(Dataset items)
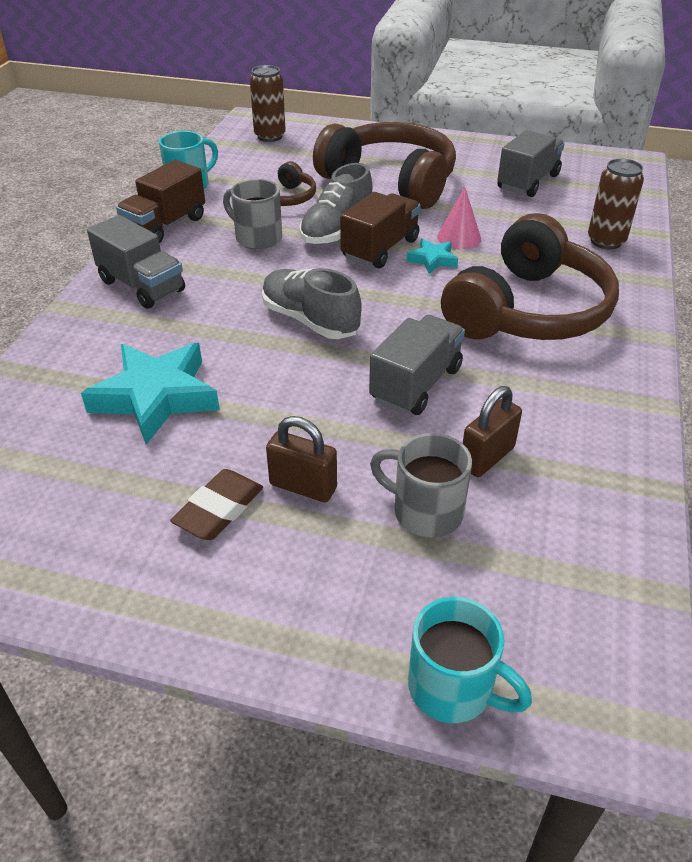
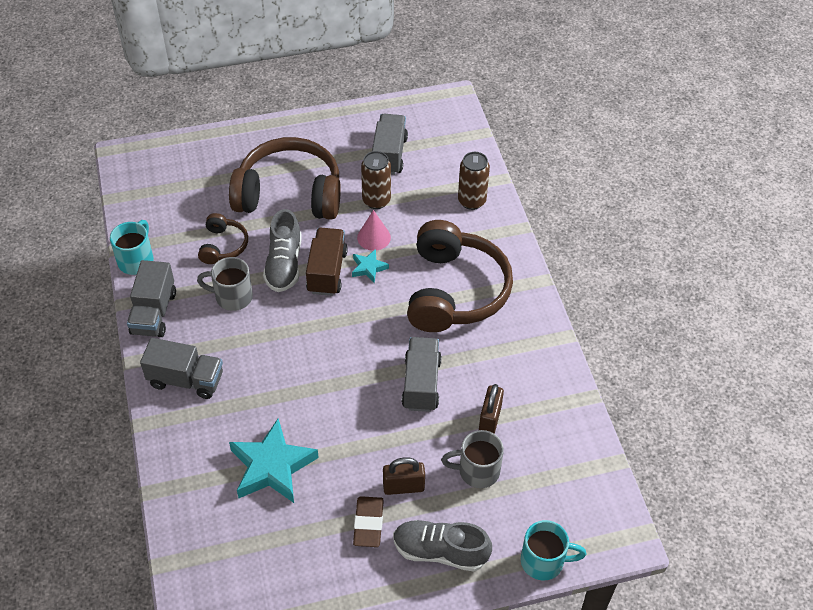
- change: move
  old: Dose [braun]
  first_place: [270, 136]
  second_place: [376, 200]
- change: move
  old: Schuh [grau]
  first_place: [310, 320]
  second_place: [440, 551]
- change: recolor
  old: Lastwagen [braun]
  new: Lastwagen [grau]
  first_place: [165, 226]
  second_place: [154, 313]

Task instructions = Reproduce each entry word for word and cut the images.

Exercise answer =
- change: move
  old: Dose [braun]
  first_place: [270, 136]
  second_place: [376, 200]
- change: move
  old: Schuh [grau]
  first_place: [310, 320]
  second_place: [440, 551]
- change: recolor
  old: Lastwagen [braun]
  new: Lastwagen [grau]
  first_place: [165, 226]
  second_place: [154, 313]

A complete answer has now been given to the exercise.